• **Dataset extract**
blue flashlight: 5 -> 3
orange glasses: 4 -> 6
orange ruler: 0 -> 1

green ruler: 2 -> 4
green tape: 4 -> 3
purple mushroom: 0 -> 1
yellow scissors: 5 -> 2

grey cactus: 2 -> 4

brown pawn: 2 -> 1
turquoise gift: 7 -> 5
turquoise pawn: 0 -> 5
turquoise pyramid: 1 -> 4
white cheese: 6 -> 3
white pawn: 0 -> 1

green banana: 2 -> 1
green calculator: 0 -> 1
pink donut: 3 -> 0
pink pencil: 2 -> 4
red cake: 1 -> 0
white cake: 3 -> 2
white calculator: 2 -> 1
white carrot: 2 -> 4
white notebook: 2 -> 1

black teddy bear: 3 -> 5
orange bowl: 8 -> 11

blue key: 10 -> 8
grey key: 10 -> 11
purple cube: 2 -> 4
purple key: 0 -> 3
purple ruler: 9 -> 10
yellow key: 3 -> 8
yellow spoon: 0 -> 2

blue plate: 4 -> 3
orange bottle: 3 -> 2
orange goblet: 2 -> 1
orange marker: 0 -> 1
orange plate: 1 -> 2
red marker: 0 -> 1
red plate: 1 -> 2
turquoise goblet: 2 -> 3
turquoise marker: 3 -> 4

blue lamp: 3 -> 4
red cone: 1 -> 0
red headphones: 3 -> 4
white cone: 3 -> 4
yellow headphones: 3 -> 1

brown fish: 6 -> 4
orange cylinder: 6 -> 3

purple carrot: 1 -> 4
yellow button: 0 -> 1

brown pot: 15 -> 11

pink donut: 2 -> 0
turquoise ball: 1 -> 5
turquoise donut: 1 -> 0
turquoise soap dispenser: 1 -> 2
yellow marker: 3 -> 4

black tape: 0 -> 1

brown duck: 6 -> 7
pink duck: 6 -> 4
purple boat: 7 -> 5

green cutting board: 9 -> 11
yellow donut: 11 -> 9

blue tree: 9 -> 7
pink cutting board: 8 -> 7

• **Your objective**
Return every record above exactly, line by line.

• **Result of this task**
blue flashlight: 5 -> 3
orange glasses: 4 -> 6
orange ruler: 0 -> 1

green ruler: 2 -> 4
green tape: 4 -> 3
purple mushroom: 0 -> 1
yellow scissors: 5 -> 2

grey cactus: 2 -> 4

brown pawn: 2 -> 1
turquoise gift: 7 -> 5
turquoise pawn: 0 -> 5
turquoise pyramid: 1 -> 4
white cheese: 6 -> 3
white pawn: 0 -> 1

green banana: 2 -> 1
green calculator: 0 -> 1
pink donut: 3 -> 0
pink pencil: 2 -> 4
red cake: 1 -> 0
white cake: 3 -> 2
white calculator: 2 -> 1
white carrot: 2 -> 4
white notebook: 2 -> 1

black teddy bear: 3 -> 5
orange bowl: 8 -> 11

blue key: 10 -> 8
grey key: 10 -> 11
purple cube: 2 -> 4
purple key: 0 -> 3
purple ruler: 9 -> 10
yellow key: 3 -> 8
yellow spoon: 0 -> 2

blue plate: 4 -> 3
orange bottle: 3 -> 2
orange goblet: 2 -> 1
orange marker: 0 -> 1
orange plate: 1 -> 2
red marker: 0 -> 1
red plate: 1 -> 2
turquoise goblet: 2 -> 3
turquoise marker: 3 -> 4

blue lamp: 3 -> 4
red cone: 1 -> 0
red headphones: 3 -> 4
white cone: 3 -> 4
yellow headphones: 3 -> 1

brown fish: 6 -> 4
orange cylinder: 6 -> 3

purple carrot: 1 -> 4
yellow button: 0 -> 1

brown pot: 15 -> 11

pink donut: 2 -> 0
turquoise ball: 1 -> 5
turquoise donut: 1 -> 0
turquoise soap dispenser: 1 -> 2
yellow marker: 3 -> 4

black tape: 0 -> 1

brown duck: 6 -> 7
pink duck: 6 -> 4
purple boat: 7 -> 5

green cutting board: 9 -> 11
yellow donut: 11 -> 9

blue tree: 9 -> 7
pink cutting board: 8 -> 7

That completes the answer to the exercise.